> [Problem to solve]: For the listing below, print exactly the lines from the line with "C3: 100nF (3V3, GND) -> none" to the line with "R4: 6.8k (CTL, DC_IN) -> none", both included, and nothing beyond them.

> [Data provided]:
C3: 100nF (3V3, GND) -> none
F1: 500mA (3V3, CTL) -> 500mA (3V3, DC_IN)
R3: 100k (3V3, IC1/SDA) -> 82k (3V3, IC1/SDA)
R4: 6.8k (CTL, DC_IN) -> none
--
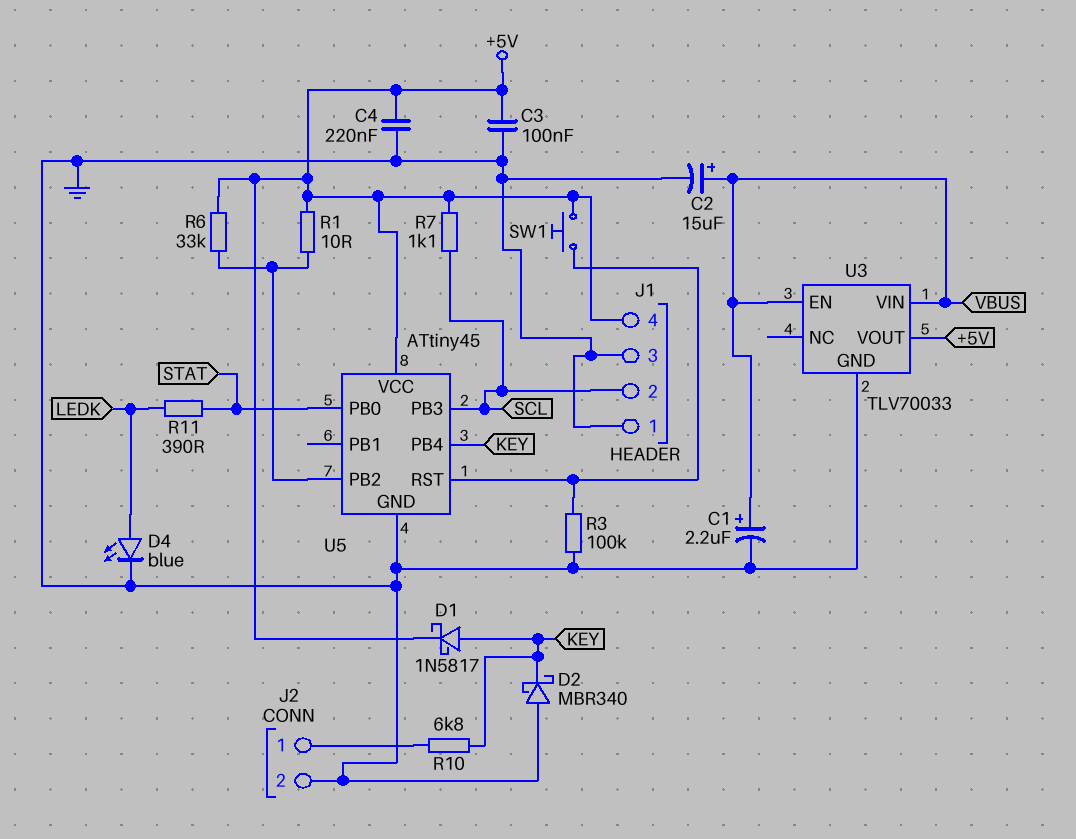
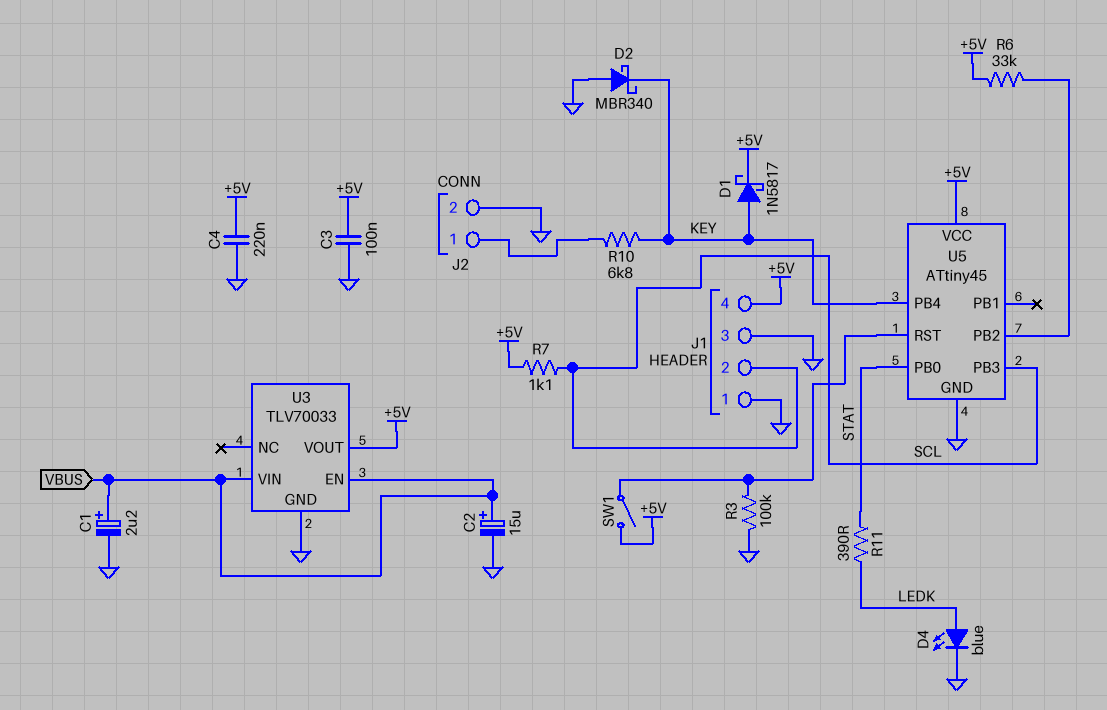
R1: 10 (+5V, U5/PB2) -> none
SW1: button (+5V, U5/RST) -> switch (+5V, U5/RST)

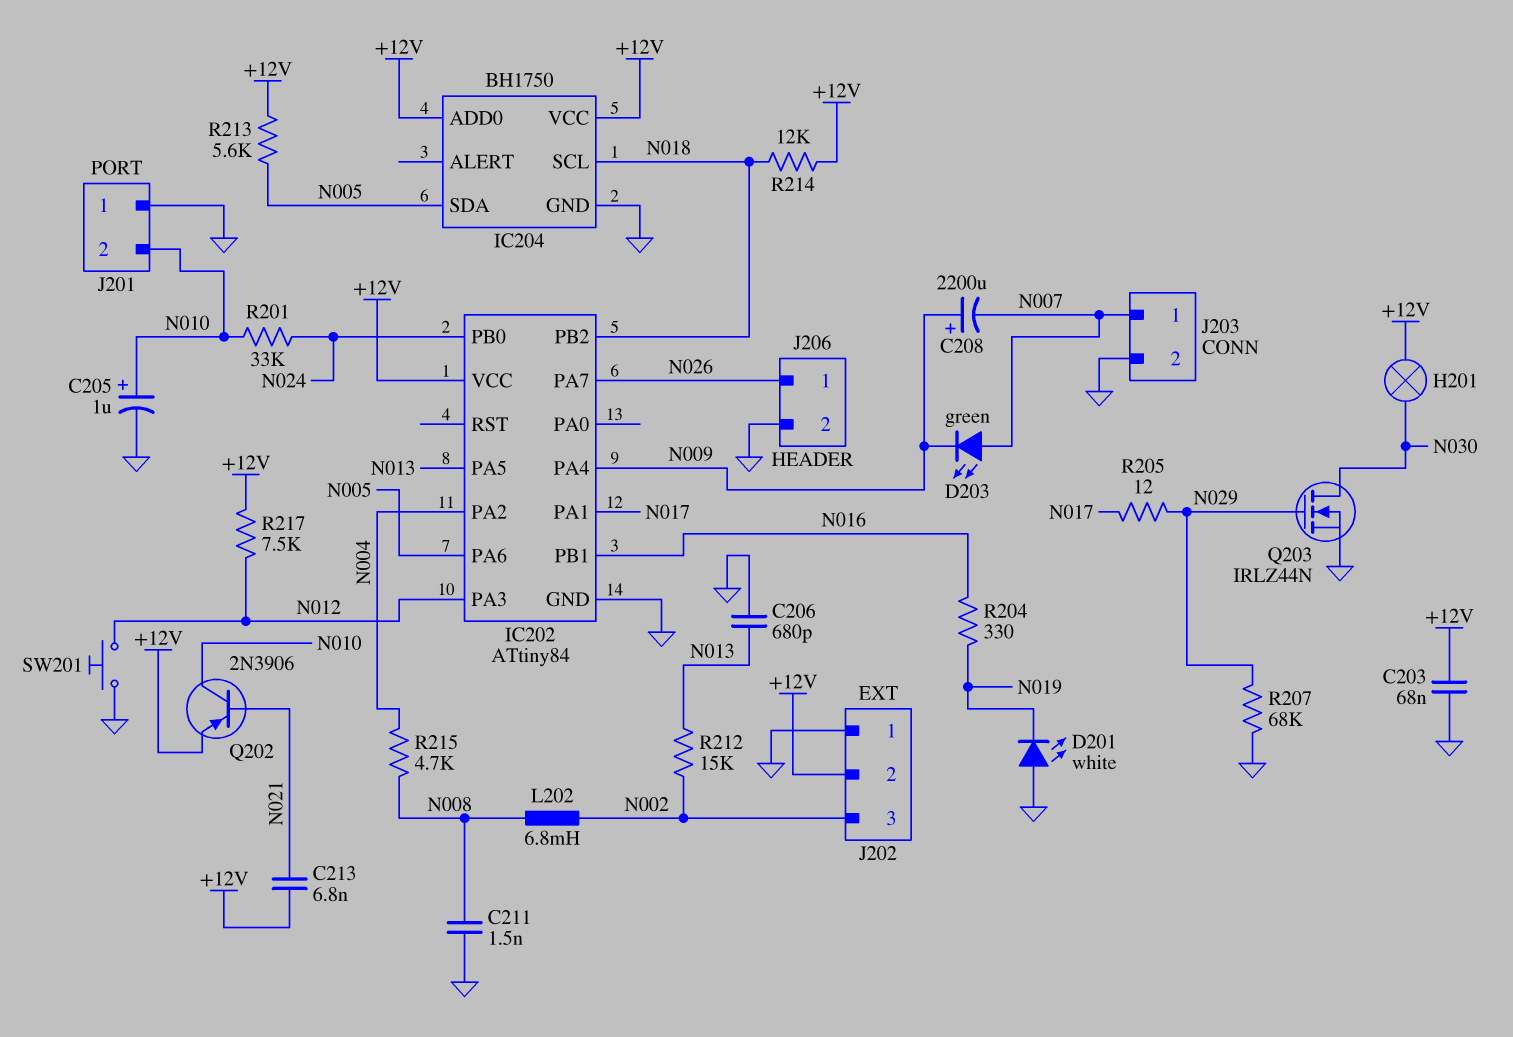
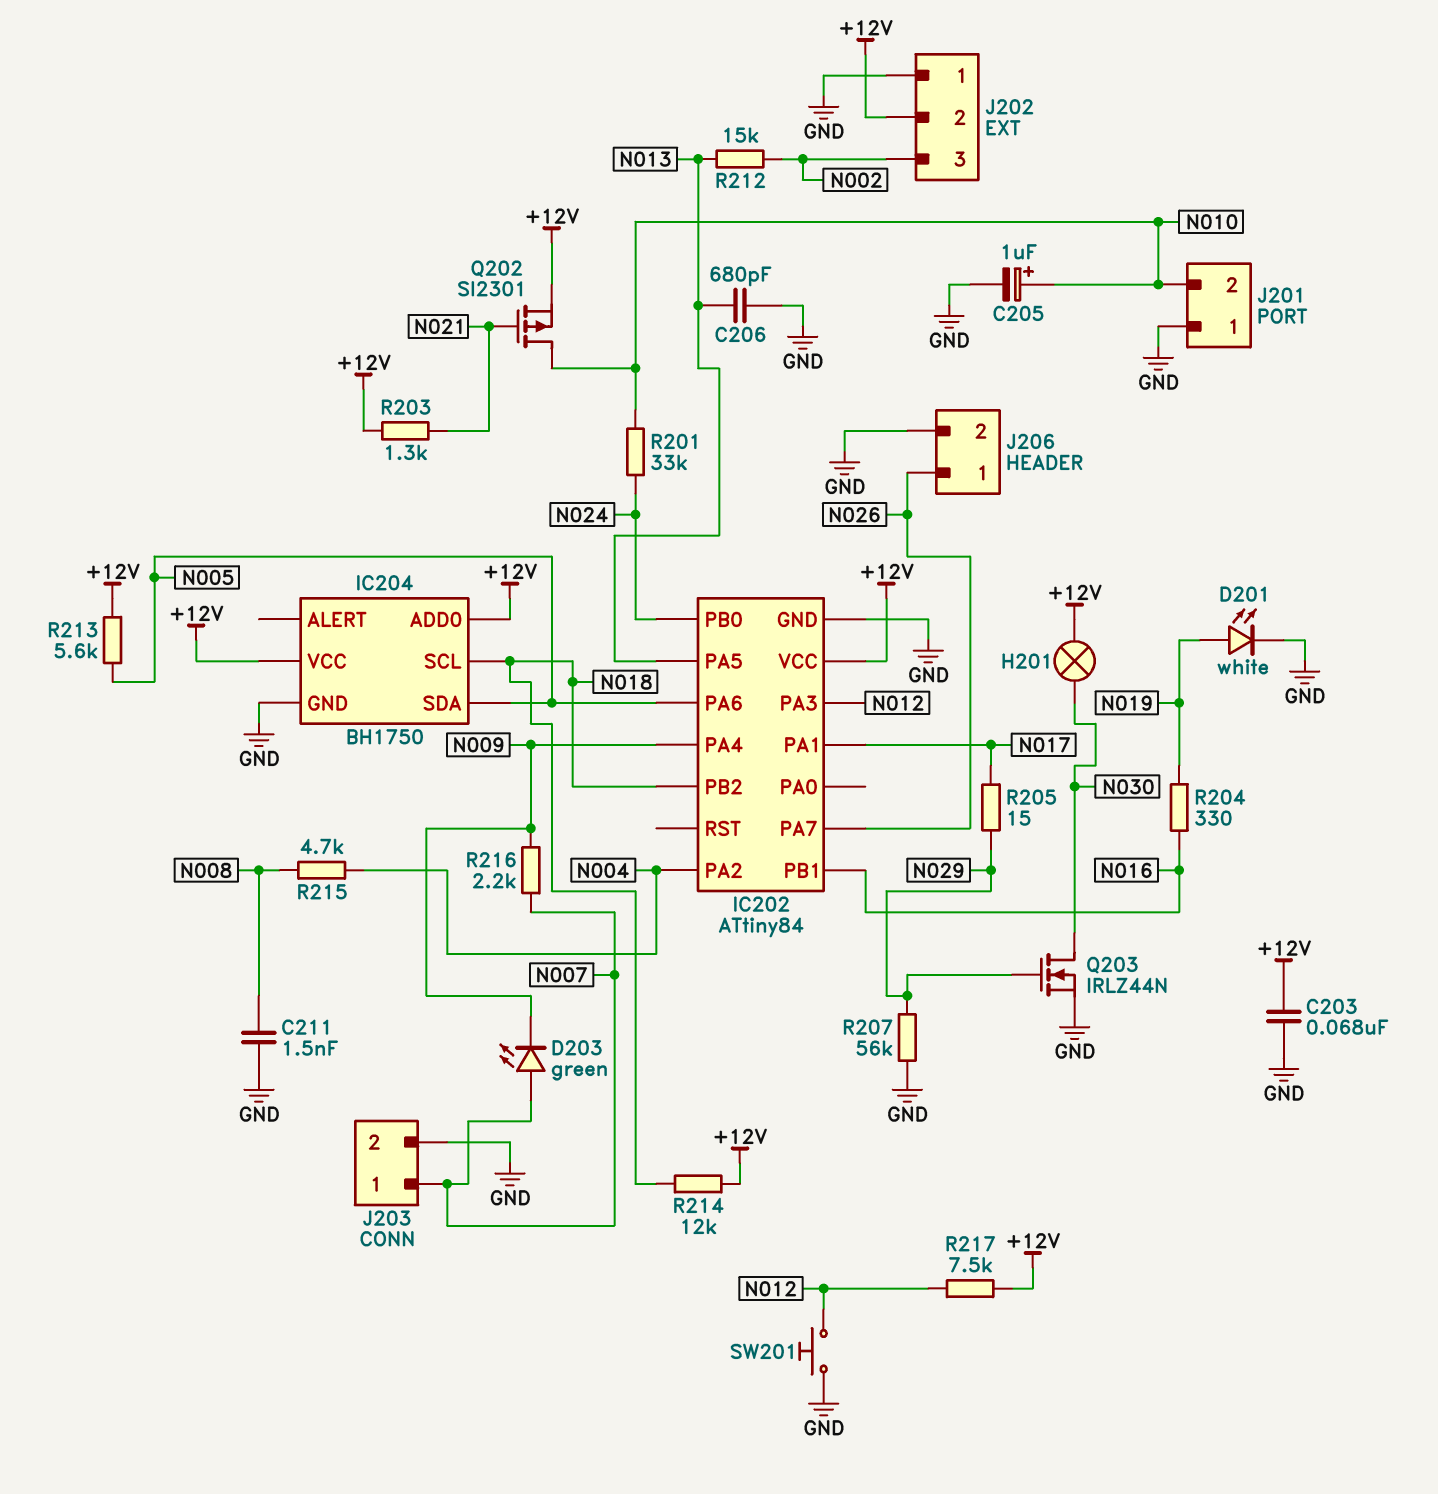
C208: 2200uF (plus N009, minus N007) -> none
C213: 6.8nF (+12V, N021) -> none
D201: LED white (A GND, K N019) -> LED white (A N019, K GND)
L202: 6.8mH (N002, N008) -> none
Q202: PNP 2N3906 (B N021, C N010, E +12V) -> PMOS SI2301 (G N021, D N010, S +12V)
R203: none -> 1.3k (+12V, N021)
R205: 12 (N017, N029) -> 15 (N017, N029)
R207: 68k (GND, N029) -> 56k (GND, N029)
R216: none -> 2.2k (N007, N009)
--
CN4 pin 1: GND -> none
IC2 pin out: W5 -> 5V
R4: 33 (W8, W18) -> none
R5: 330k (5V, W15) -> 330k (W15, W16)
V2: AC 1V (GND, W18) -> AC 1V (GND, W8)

> [Result of this exercise]:
C3: 100nF (3V3, GND) -> none
F1: 500mA (3V3, CTL) -> 500mA (3V3, DC_IN)
R3: 100k (3V3, IC1/SDA) -> 82k (3V3, IC1/SDA)
R4: 6.8k (CTL, DC_IN) -> none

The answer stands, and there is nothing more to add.